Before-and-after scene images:
********************
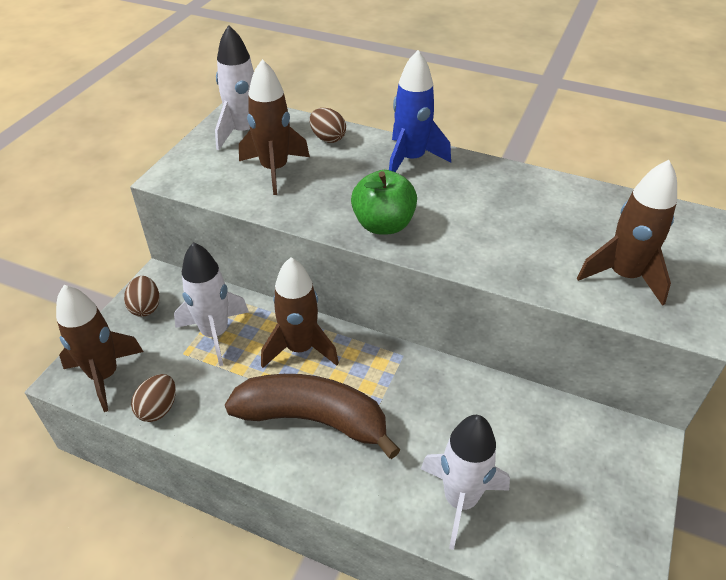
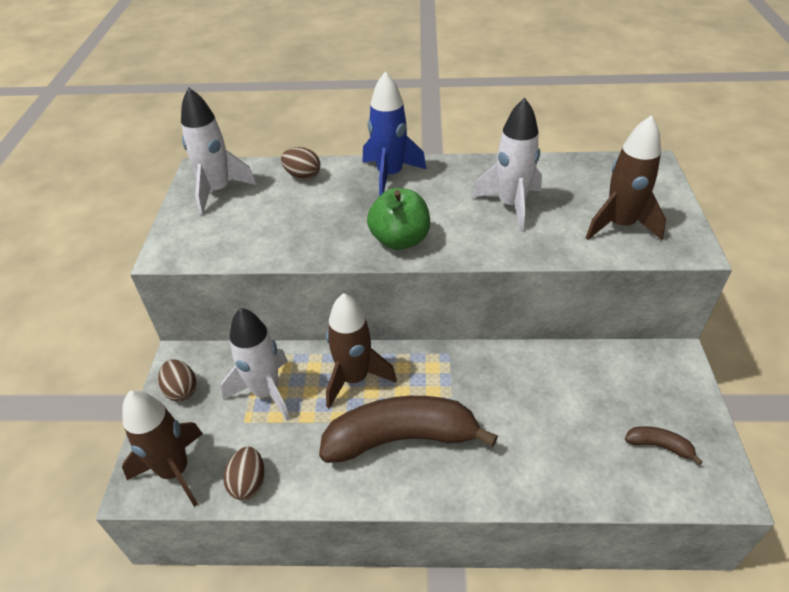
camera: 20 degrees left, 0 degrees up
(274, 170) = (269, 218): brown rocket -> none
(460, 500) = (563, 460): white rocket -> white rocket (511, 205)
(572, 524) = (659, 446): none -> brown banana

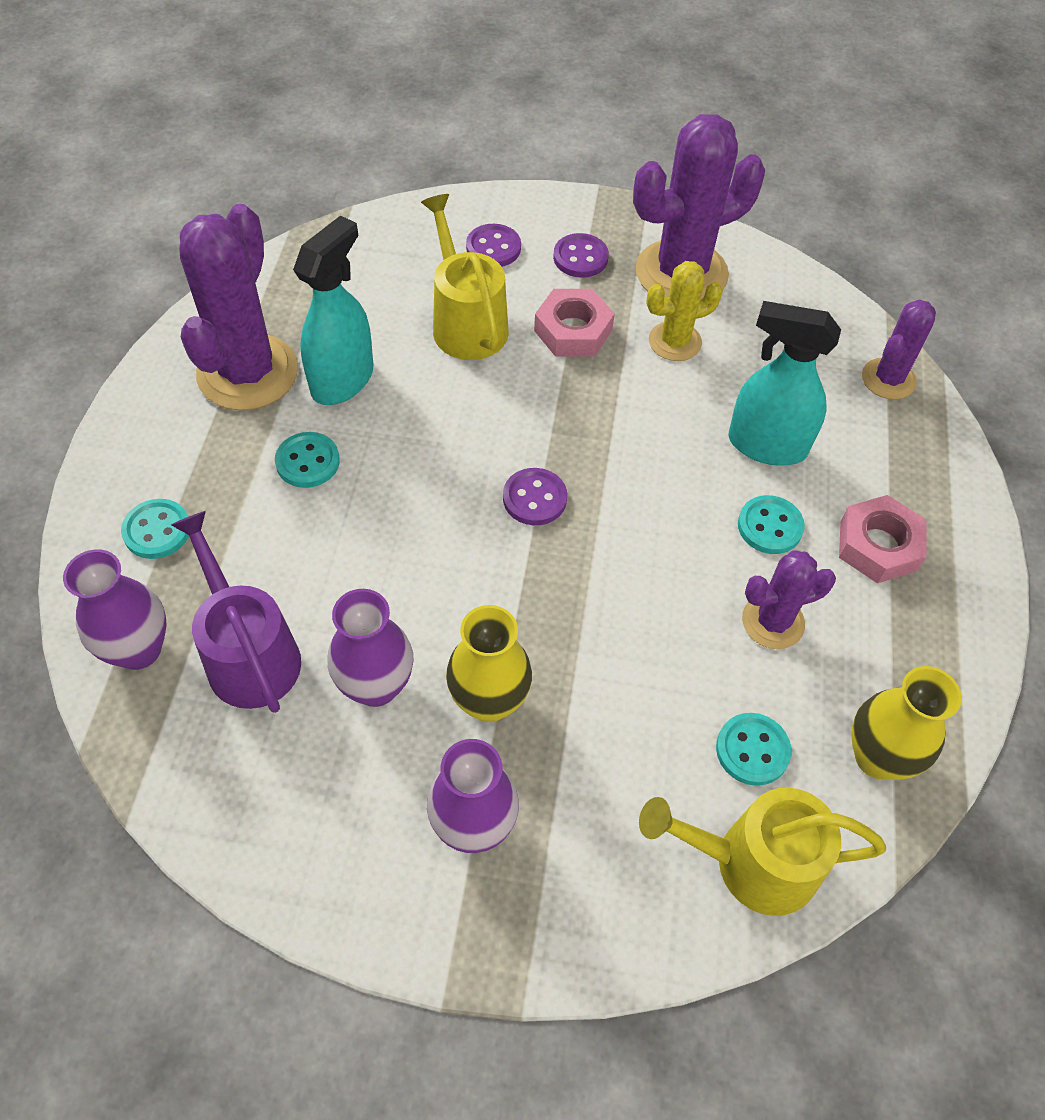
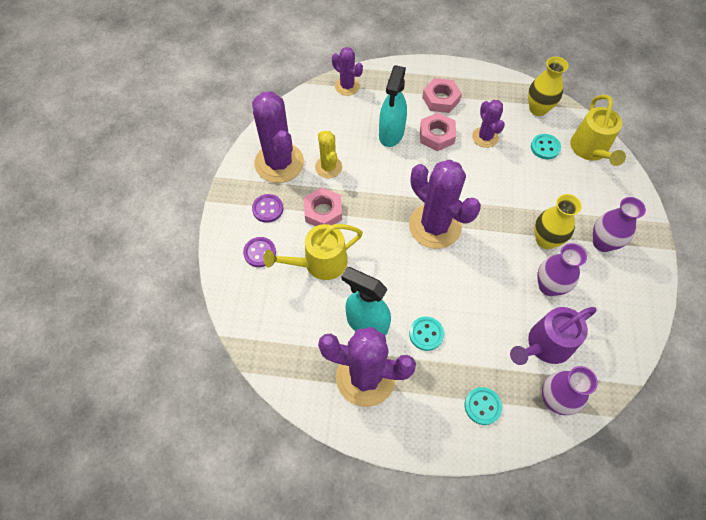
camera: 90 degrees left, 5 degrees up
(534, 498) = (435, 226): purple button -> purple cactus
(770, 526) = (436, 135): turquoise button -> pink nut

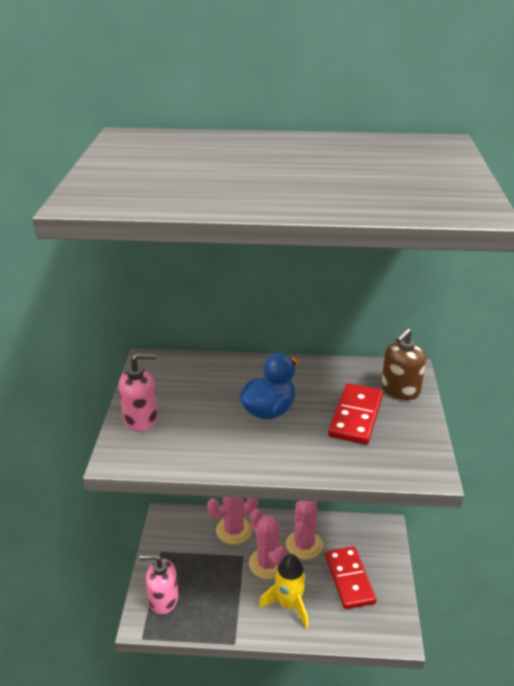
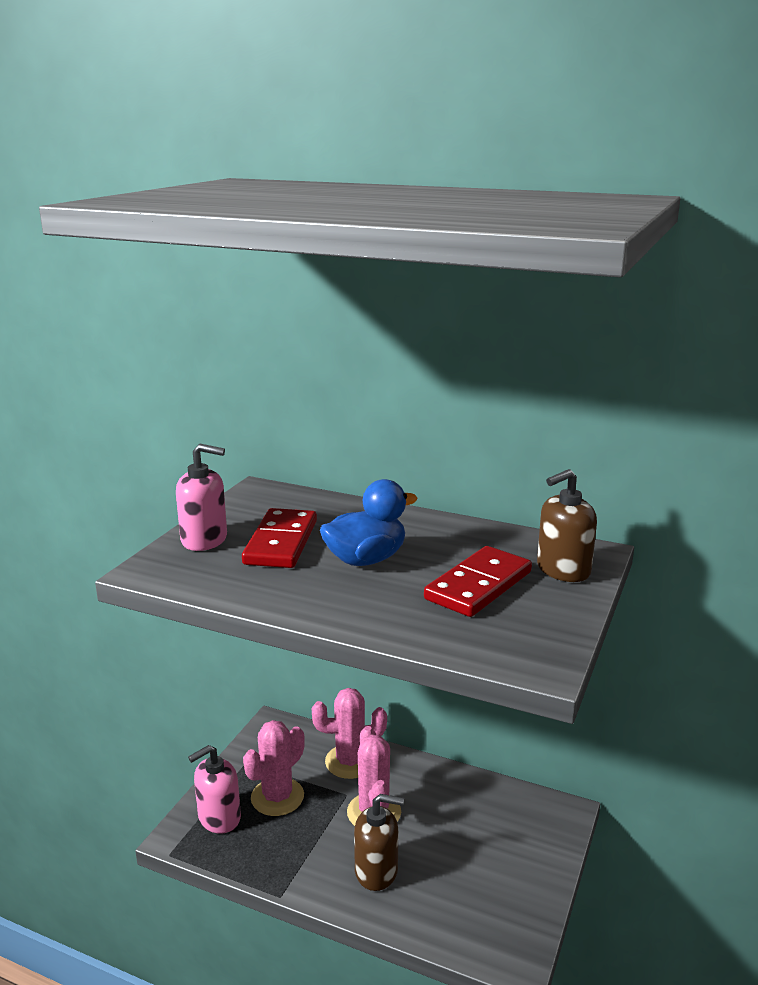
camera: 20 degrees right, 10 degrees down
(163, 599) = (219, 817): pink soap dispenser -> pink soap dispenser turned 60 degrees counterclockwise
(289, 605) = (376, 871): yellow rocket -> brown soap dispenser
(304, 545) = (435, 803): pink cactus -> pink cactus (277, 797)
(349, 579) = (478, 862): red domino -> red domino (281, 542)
********************
--- Exercise requirements ---
Set down every record above exactly as it stands, but skip the pictures.

--- Exercise solution ---
camera: 20 degrees left, 0 degrees up
(274, 170) = (269, 218): brown rocket -> none
(460, 500) = (563, 460): white rocket -> white rocket (511, 205)
(572, 524) = (659, 446): none -> brown banana

camera: 90 degrees left, 5 degrees up
(534, 498) = (435, 226): purple button -> purple cactus
(770, 526) = (436, 135): turquoise button -> pink nut

camera: 20 degrees right, 10 degrees down
(163, 599) = (219, 817): pink soap dispenser -> pink soap dispenser turned 60 degrees counterclockwise
(289, 605) = (376, 871): yellow rocket -> brown soap dispenser
(304, 545) = (435, 803): pink cactus -> pink cactus (277, 797)
(349, 579) = (478, 862): red domino -> red domino (281, 542)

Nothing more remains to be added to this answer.